— TASK PROMPT —
Omit the pictures and copy the entries exactly.

(Object change descriptions)
|---|

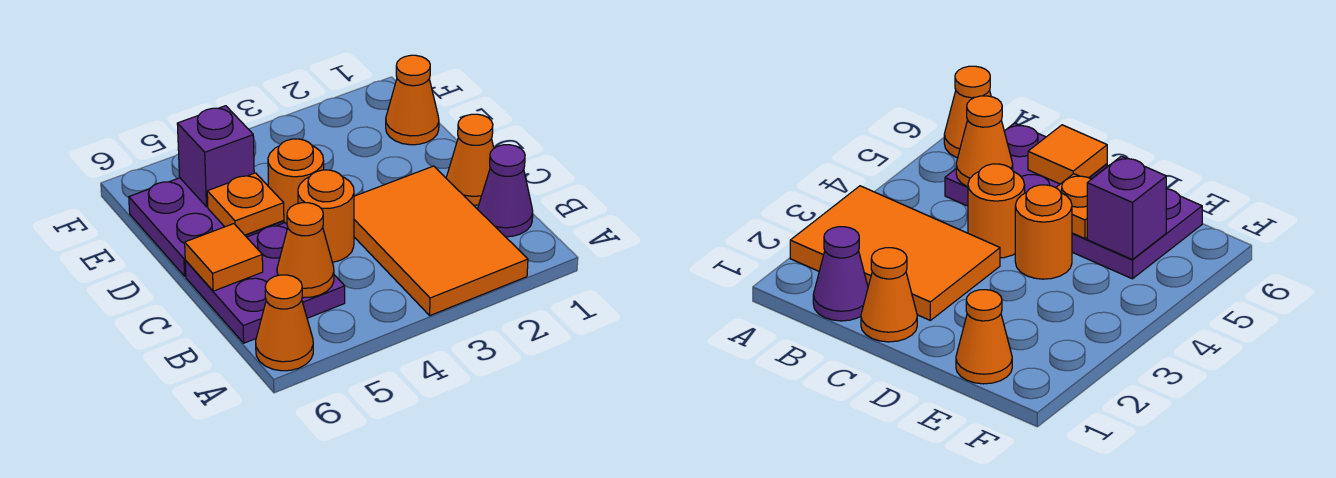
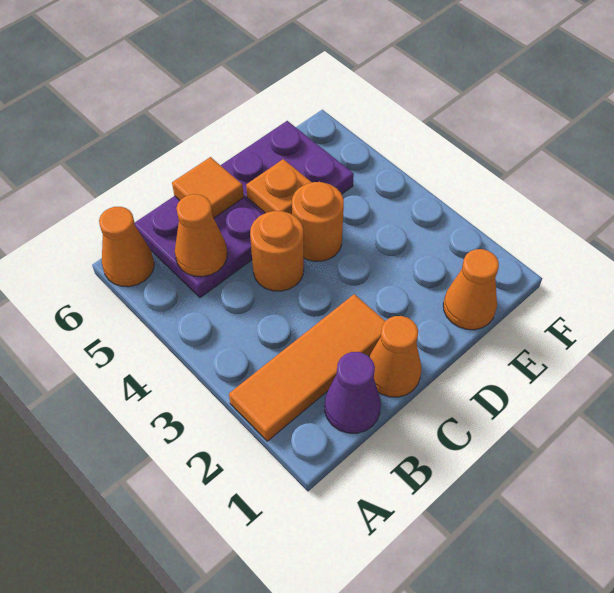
orange tile A2:C3 level 1 -> orange tile A2:C2 level 1
purple brick E5 level 2 -> none

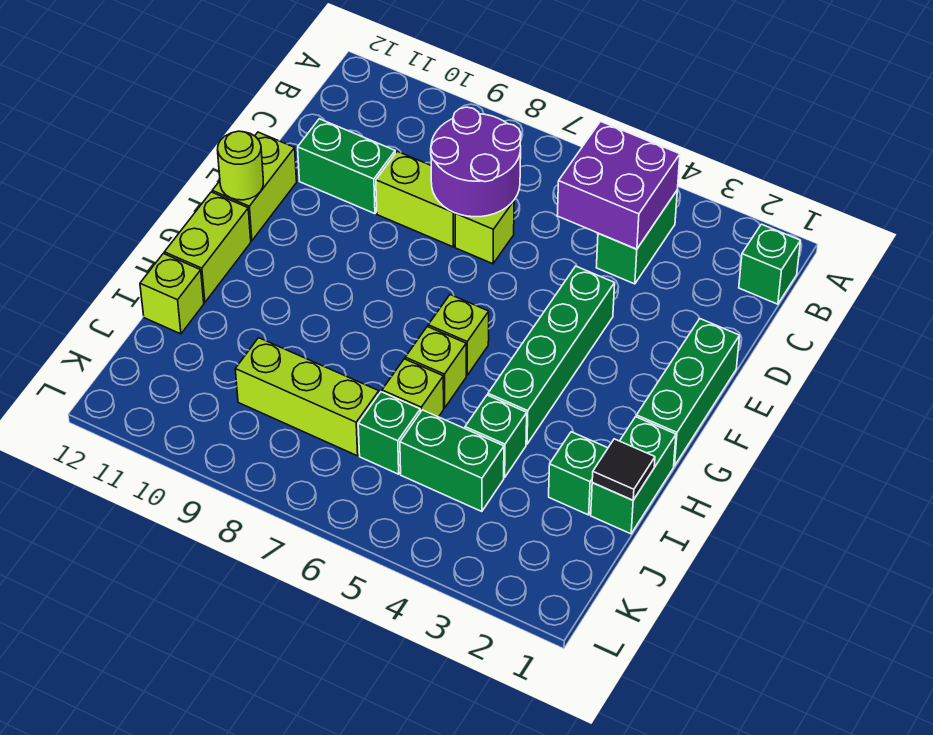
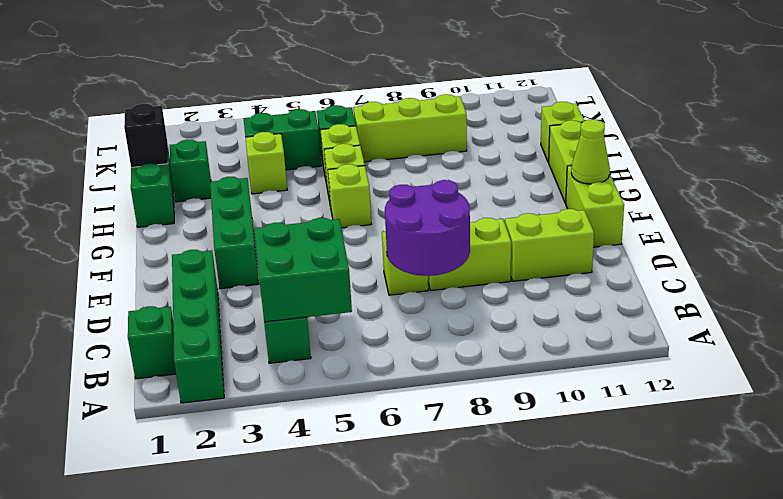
purple brick B4:C5 level 2 -> green brick B4:C5 level 2
green brick D10:D11 level 1 -> lime brick D10:D11 level 1
green brick E1:G1 level 1 -> green brick E3:G3 level 1
green brick E4:H4 level 1 -> green brick A2:D2 level 1
lime round brick F12 level 2 -> lime cone F12 level 2
black tile I1 level 2 -> black brick I1 level 2
green brick I4 level 1 -> lime brick I4 level 1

|---|

— ANSWER TO THIS EXERCISE —
orange tile A2:C3 level 1 -> orange tile A2:C2 level 1
purple brick E5 level 2 -> none

purple brick B4:C5 level 2 -> green brick B4:C5 level 2
green brick D10:D11 level 1 -> lime brick D10:D11 level 1
green brick E1:G1 level 1 -> green brick E3:G3 level 1
green brick E4:H4 level 1 -> green brick A2:D2 level 1
lime round brick F12 level 2 -> lime cone F12 level 2
black tile I1 level 2 -> black brick I1 level 2
green brick I4 level 1 -> lime brick I4 level 1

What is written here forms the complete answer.